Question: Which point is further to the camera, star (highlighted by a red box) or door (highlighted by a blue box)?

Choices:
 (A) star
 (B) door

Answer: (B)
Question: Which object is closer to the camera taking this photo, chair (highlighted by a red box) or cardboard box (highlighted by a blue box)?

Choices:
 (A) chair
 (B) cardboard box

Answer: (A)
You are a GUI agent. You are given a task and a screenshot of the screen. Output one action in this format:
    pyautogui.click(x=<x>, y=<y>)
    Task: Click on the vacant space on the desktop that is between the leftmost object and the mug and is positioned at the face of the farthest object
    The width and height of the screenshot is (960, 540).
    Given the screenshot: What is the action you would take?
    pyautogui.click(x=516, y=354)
* * *
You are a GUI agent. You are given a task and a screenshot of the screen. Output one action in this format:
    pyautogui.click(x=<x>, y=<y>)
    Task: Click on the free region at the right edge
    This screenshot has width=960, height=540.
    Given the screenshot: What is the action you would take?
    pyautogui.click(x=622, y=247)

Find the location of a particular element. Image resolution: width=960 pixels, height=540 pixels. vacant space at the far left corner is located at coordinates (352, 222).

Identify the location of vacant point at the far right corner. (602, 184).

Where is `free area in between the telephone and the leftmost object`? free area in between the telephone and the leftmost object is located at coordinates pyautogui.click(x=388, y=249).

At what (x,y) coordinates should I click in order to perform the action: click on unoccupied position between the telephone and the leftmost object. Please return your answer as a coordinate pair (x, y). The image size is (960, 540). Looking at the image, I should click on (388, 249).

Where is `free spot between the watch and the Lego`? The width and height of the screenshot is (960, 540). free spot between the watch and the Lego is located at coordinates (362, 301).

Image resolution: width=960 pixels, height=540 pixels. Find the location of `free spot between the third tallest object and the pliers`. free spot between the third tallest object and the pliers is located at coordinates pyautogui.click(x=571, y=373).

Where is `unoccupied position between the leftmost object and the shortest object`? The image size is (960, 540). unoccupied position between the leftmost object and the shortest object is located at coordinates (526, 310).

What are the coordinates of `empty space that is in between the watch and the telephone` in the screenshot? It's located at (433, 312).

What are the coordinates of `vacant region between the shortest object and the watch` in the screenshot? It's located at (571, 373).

■ Your objective ■
Please copy the data above, from the line containing "Answer: (B)" through the line containing "pyautogui.click(x=516, y=354)", and keep every line unchanged.

■ Completed task ■
Answer: (B)
Question: Which object is closer to the camera taking this photo, chair (highlighted by a red box) or cardboard box (highlighted by a blue box)?

Choices:
 (A) chair
 (B) cardboard box

Answer: (A)
You are a GUI agent. You are given a task and a screenshot of the screen. Output one action in this format:
    pyautogui.click(x=<x>, y=<y>)
    Task: Click on the vacant space on the desktop that is between the leftmost object and the mug and is positioned at the face of the farthest object
    The width and height of the screenshot is (960, 540).
    Given the screenshot: What is the action you would take?
    pyautogui.click(x=516, y=354)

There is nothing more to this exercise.